-- TASK ITEM --
Print the records below exactly, omitting all pictures.

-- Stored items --
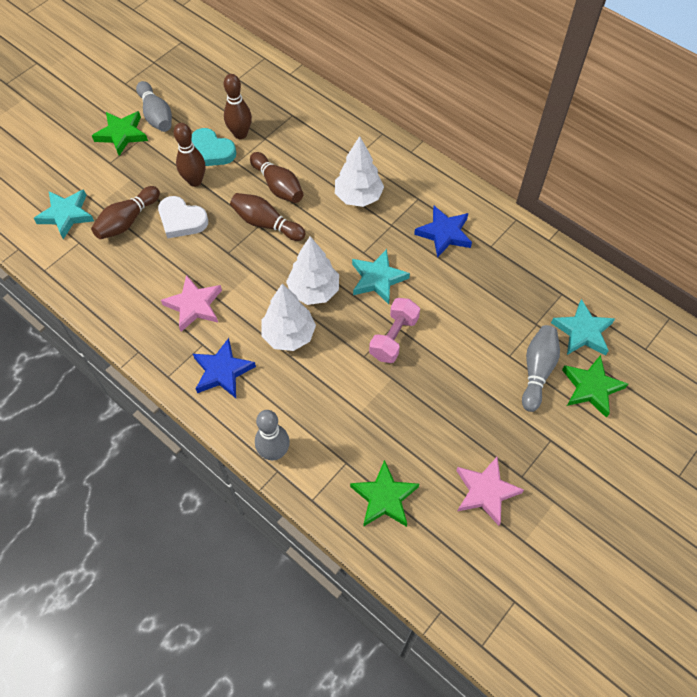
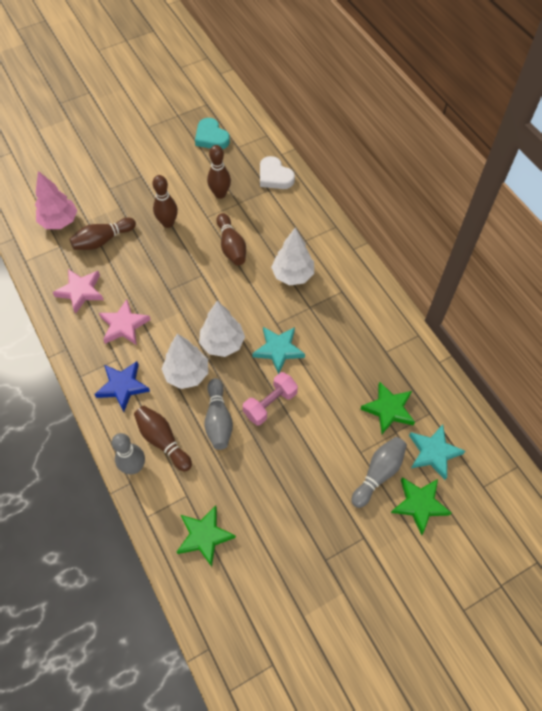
camera: 20 degrees right, 0 degrees up
(66, 215) = (59, 222): turquoise star -> pink tree
(122, 134) = (128, 168): green star -> green star (388, 409)
(156, 115) = (161, 160): grey bowling pin -> grey bowling pin (218, 420)
(181, 220) = (144, 252): white heart -> white heart (274, 176)
(211, 151) = (191, 202): turquoise heart -> turquoise heart (211, 137)
(266, 224) = (208, 275): brown bowling pin -> brown bowling pin (163, 441)
(444, 234) = (351, 328): blue star -> none
(485, 491) = (289, 562): pink star -> pink star (81, 291)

-- ANSWER SPACE --
camera: 20 degrees right, 0 degrees up
(66, 215) = (59, 222): turquoise star -> pink tree
(122, 134) = (128, 168): green star -> green star (388, 409)
(156, 115) = (161, 160): grey bowling pin -> grey bowling pin (218, 420)
(181, 220) = (144, 252): white heart -> white heart (274, 176)
(211, 151) = (191, 202): turquoise heart -> turquoise heart (211, 137)
(266, 224) = (208, 275): brown bowling pin -> brown bowling pin (163, 441)
(444, 234) = (351, 328): blue star -> none
(485, 491) = (289, 562): pink star -> pink star (81, 291)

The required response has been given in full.